Material supplied —
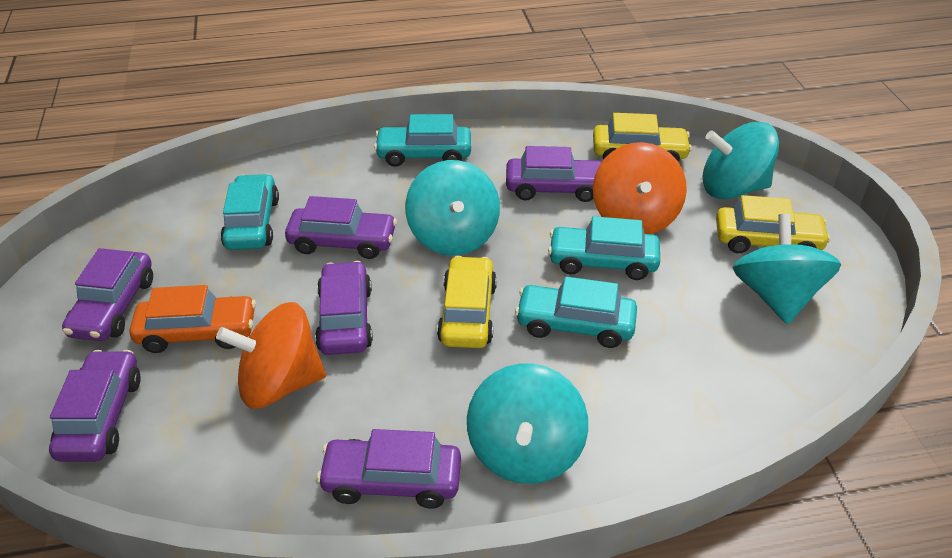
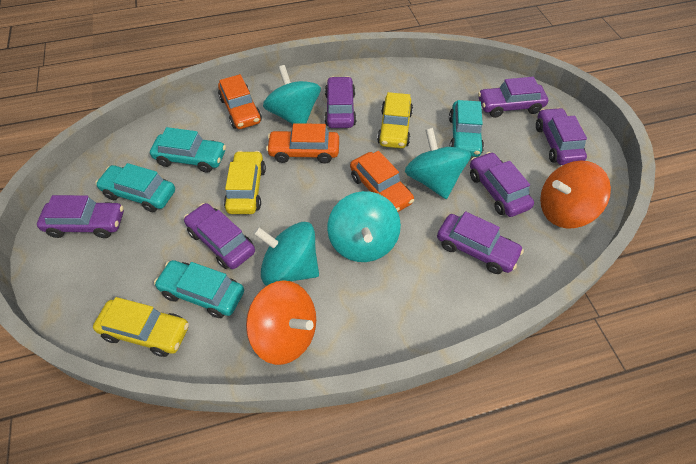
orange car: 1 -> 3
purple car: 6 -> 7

--

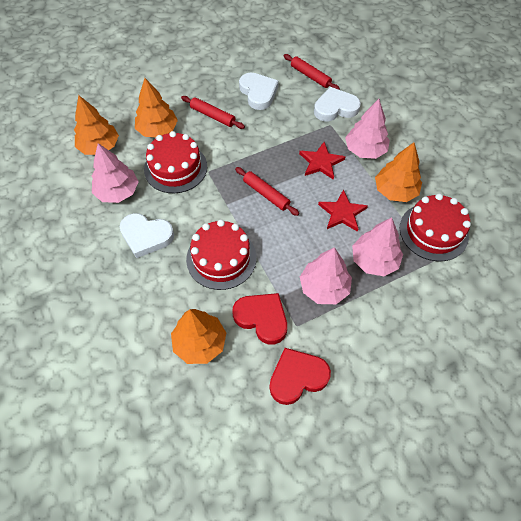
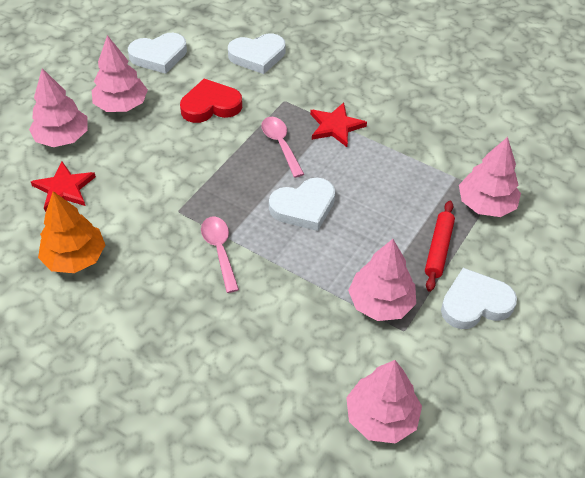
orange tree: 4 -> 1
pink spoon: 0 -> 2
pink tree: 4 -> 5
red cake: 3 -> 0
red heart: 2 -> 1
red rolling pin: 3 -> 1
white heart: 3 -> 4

Goal of the exercise —
Your task is to restate, word for word, only those lines above that fall between the line holding "pink spoon: 0 -> 2" and the line holding "white heart: 3 -> 4", inclusive.

Output for this task —
pink spoon: 0 -> 2
pink tree: 4 -> 5
red cake: 3 -> 0
red heart: 2 -> 1
red rolling pin: 3 -> 1
white heart: 3 -> 4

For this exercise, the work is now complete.